What is expected
After locating the line that contains "U2 pin EN: VBUS -> +12V", quote it and all lines after it through the end of the entries, and nothing more. Pictures stay out.
[Given entries — start]
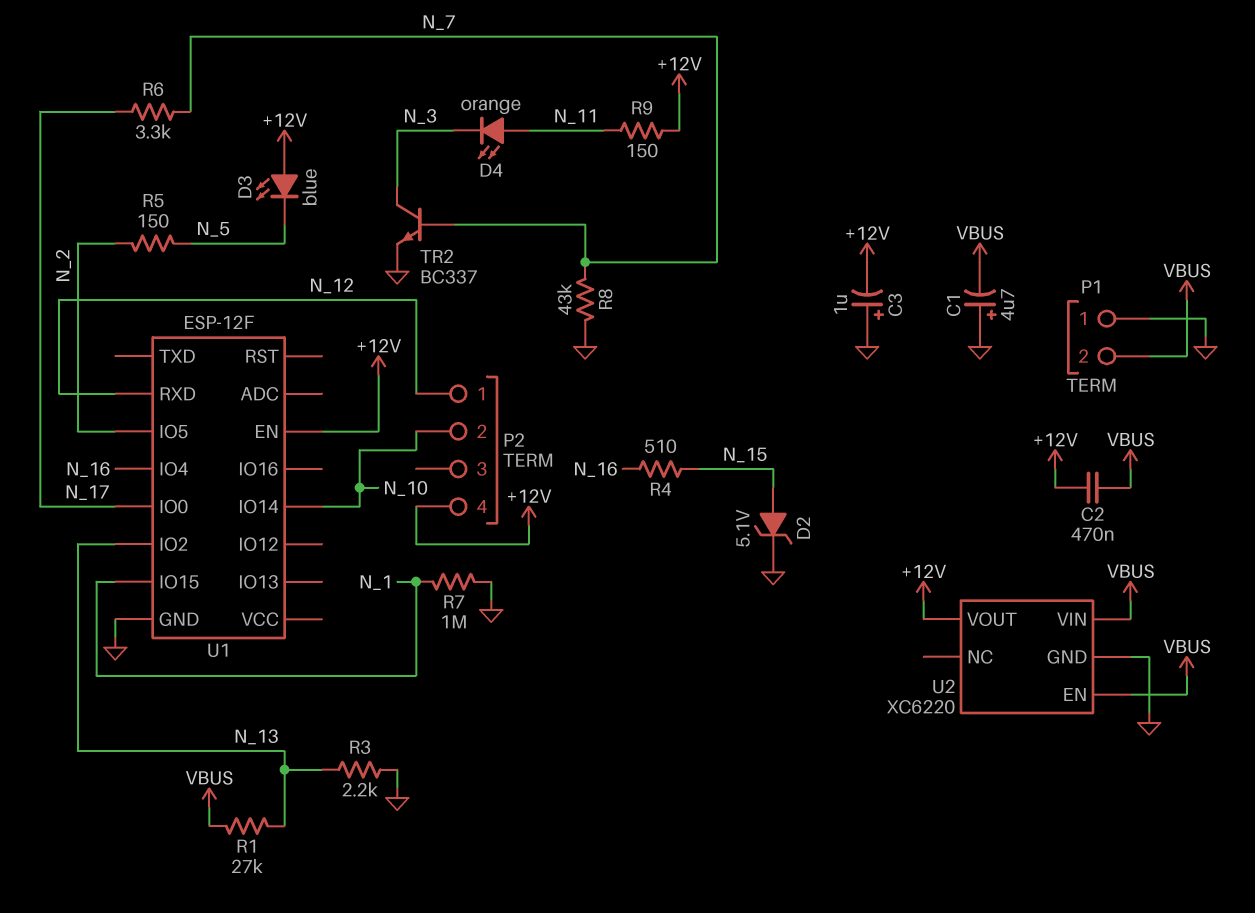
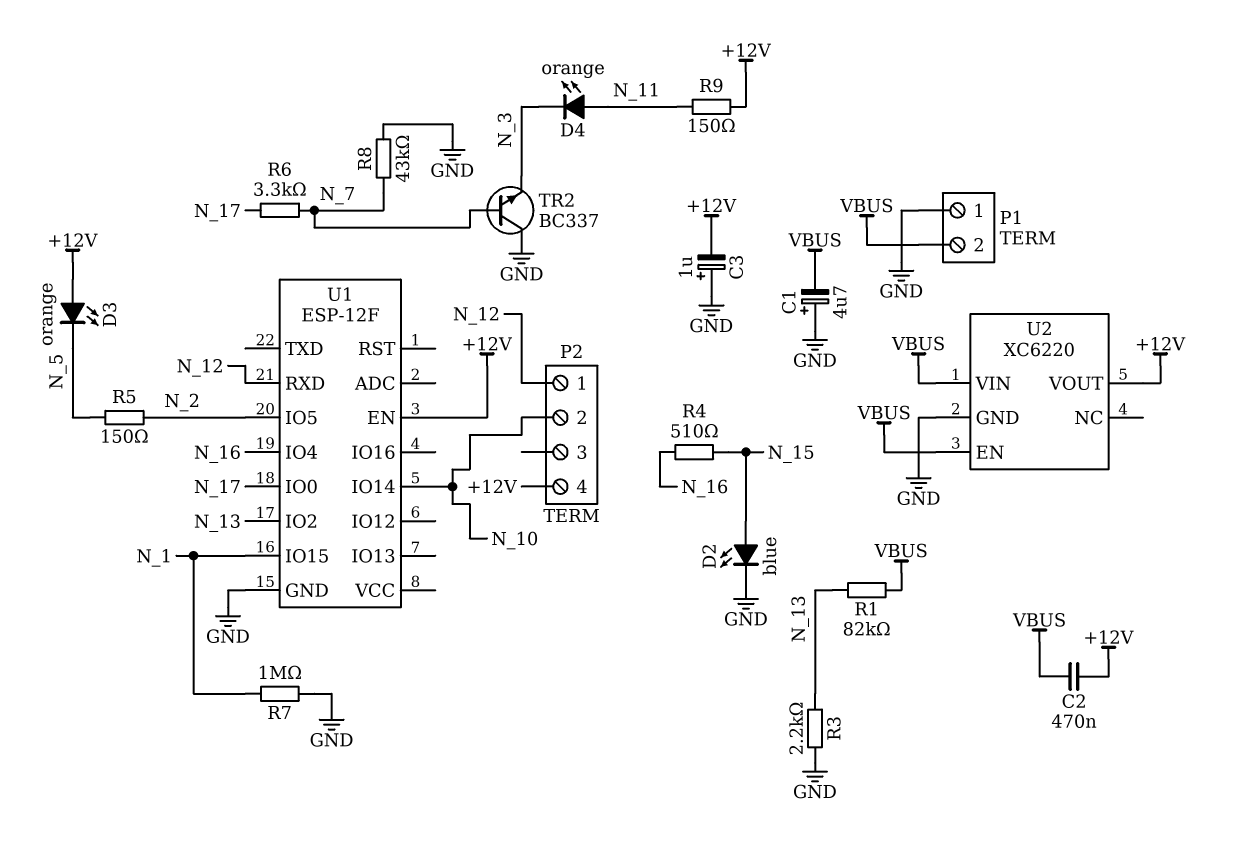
D2: zener 5.1V (A N_15, K GND) -> LED blue (A N_15, K GND)
D3: LED blue (A +12V, K N_5) -> LED orange (A +12V, K N_5)
R1: 27k (N_13, VBUS) -> 82k (N_13, VBUS)
TR2: NPN BC337 (B N_7, C N_3, E GND) -> NPN BC337 (B N_7, C GND, E N_3)

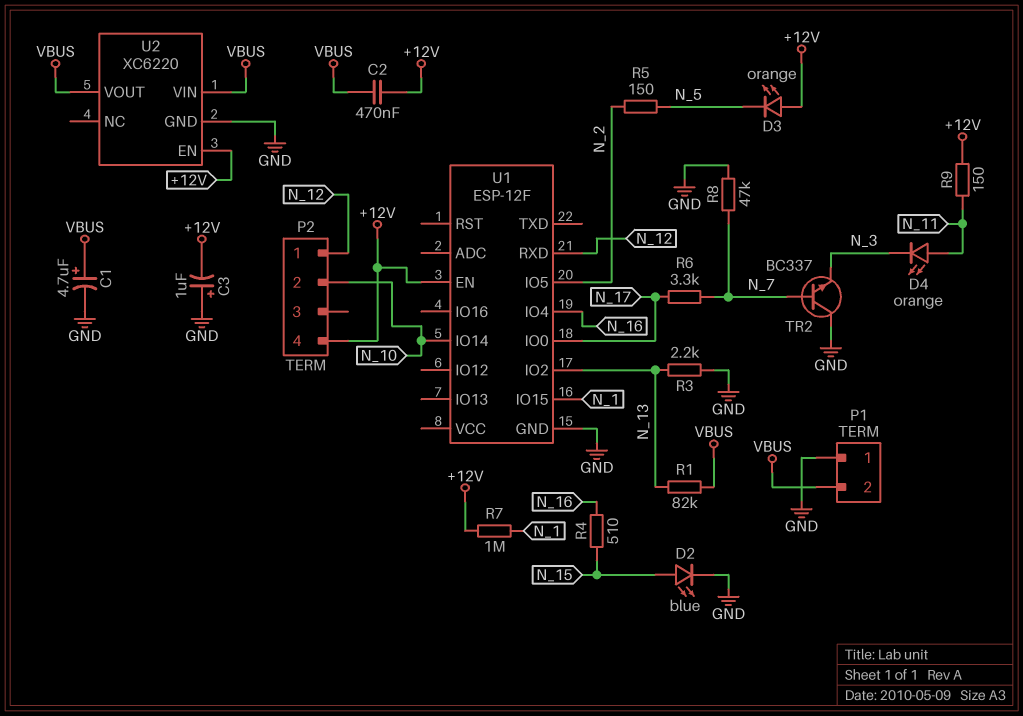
C1: 4.7uF (plus GND, minus VBUS) -> 4.7uF (plus VBUS, minus GND)
R7: 1M (GND, N_1) -> 1M (+12V, N_1)
R8: 43k (GND, N_7) -> 47k (GND, N_7)
U2 pin EN: VBUS -> +12V
U2 pin VOUT: +12V -> VBUS

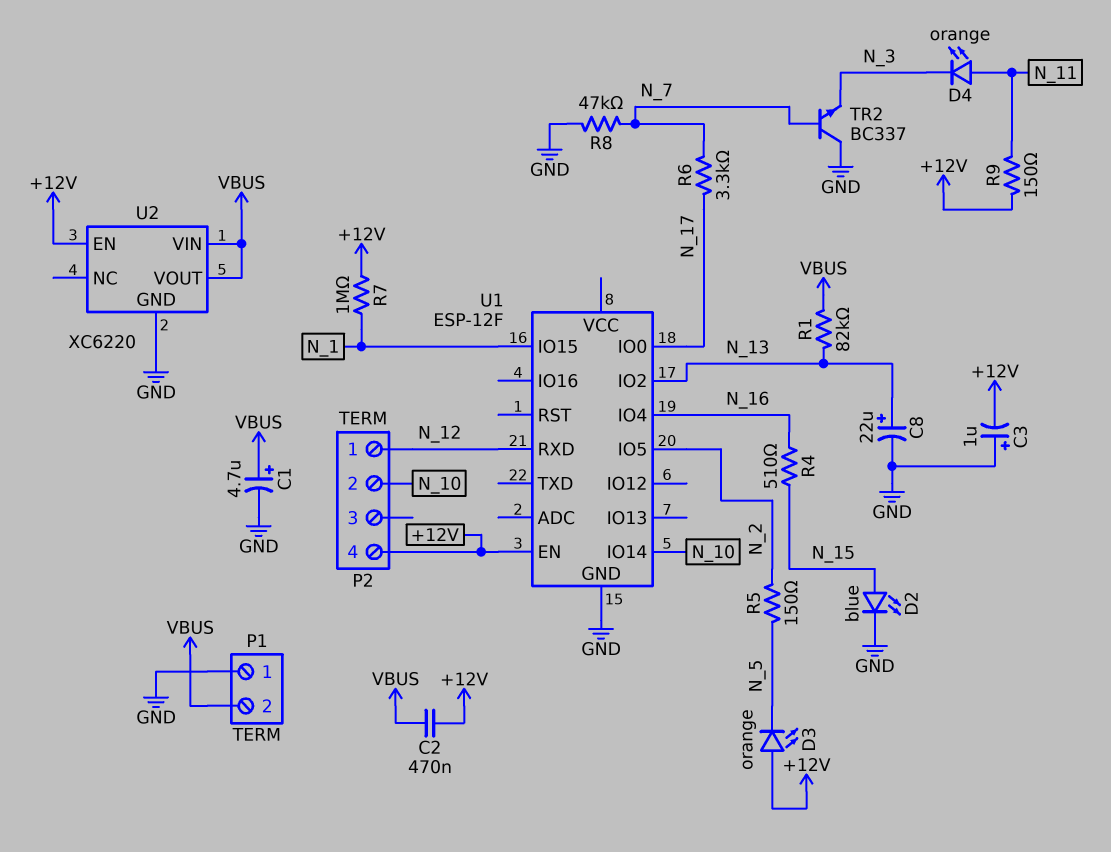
C8: none -> 22uF (plus N_13, minus GND)
R3: 2.2k (GND, N_13) -> none

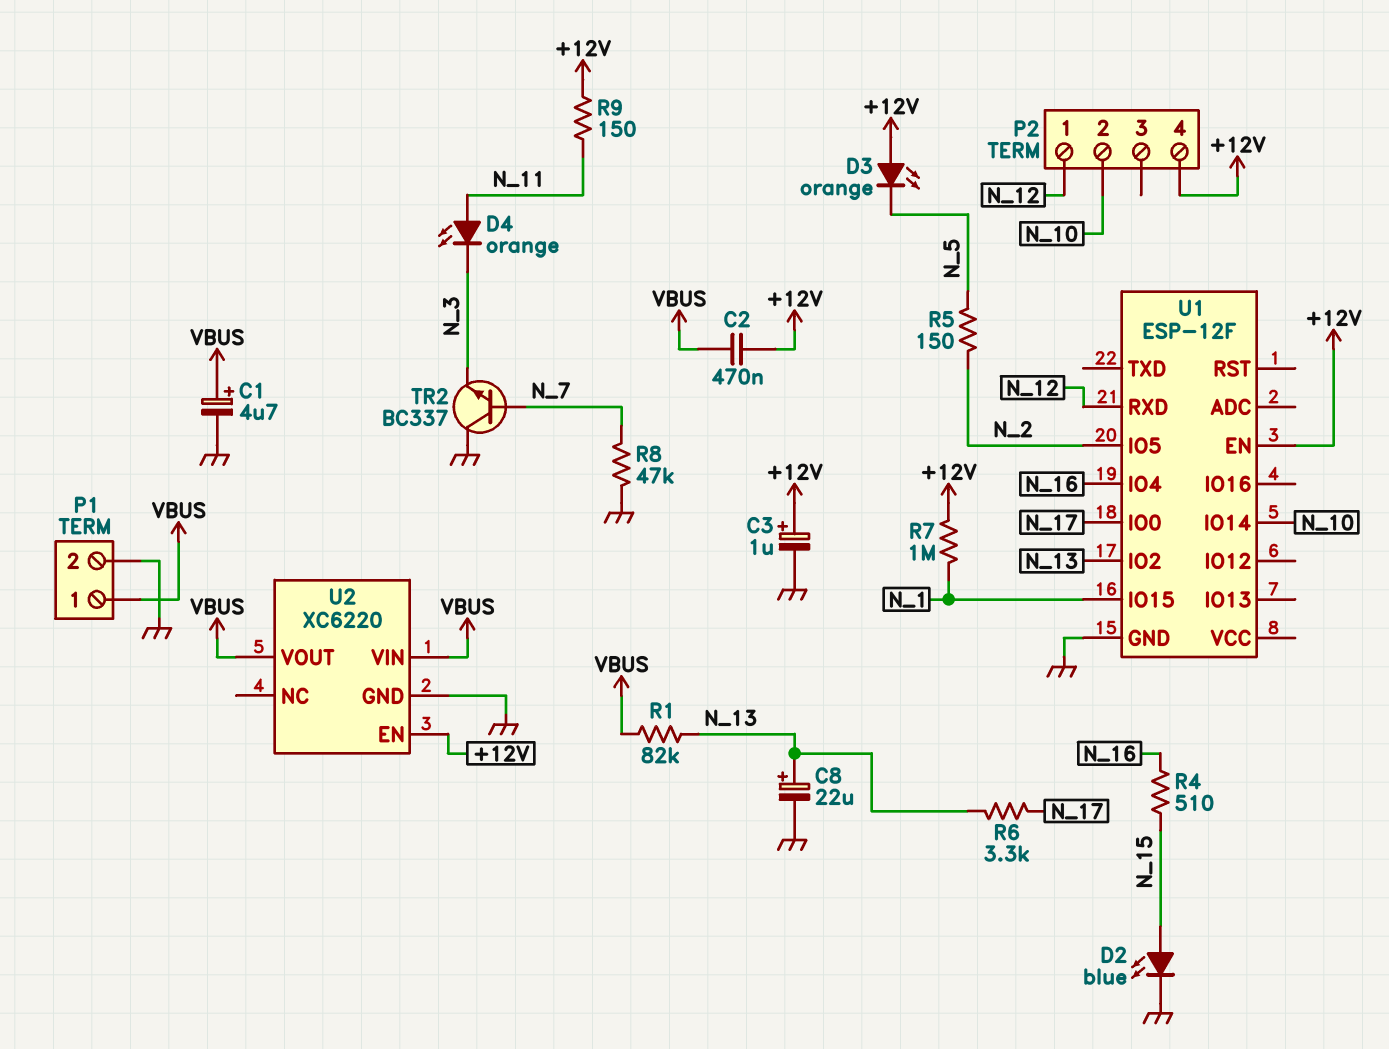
C3: 1uF (plus GND, minus +12V) -> 1uF (plus +12V, minus GND)
P1 pin 1: GND -> VBUS
P1 pin 2: VBUS -> GND
R6: 3.3k (N_7, N_17) -> 3.3k (N_13, N_17)

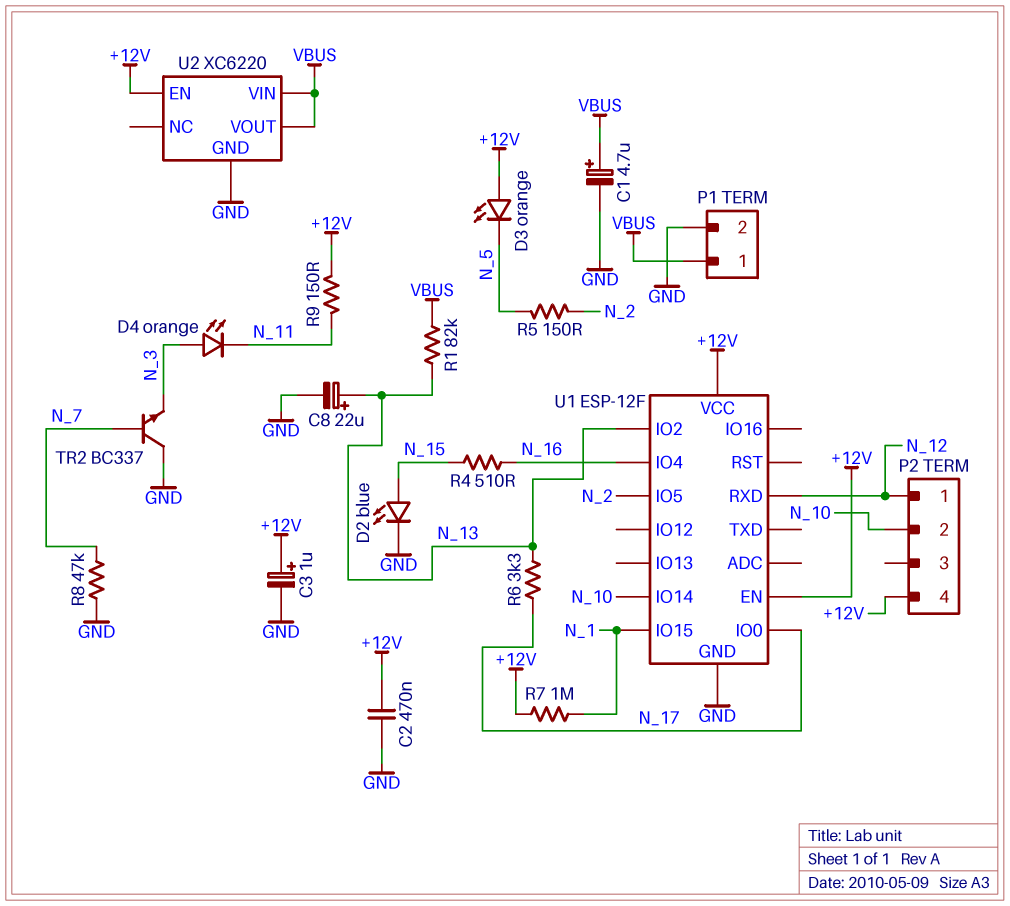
C2: 470nF (+12V, VBUS) -> 470nF (+12V, GND)
D4: LED orange (A N_11, K N_3) -> LED orange (A N_3, K N_11)
U1 pin VCC: none -> +12V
[Given entries — finish]
Answer section
U2 pin EN: VBUS -> +12V
U2 pin VOUT: +12V -> VBUS

C8: none -> 22uF (plus N_13, minus GND)
R3: 2.2k (GND, N_13) -> none

C3: 1uF (plus GND, minus +12V) -> 1uF (plus +12V, minus GND)
P1 pin 1: GND -> VBUS
P1 pin 2: VBUS -> GND
R6: 3.3k (N_7, N_17) -> 3.3k (N_13, N_17)

C2: 470nF (+12V, VBUS) -> 470nF (+12V, GND)
D4: LED orange (A N_11, K N_3) -> LED orange (A N_3, K N_11)
U1 pin VCC: none -> +12V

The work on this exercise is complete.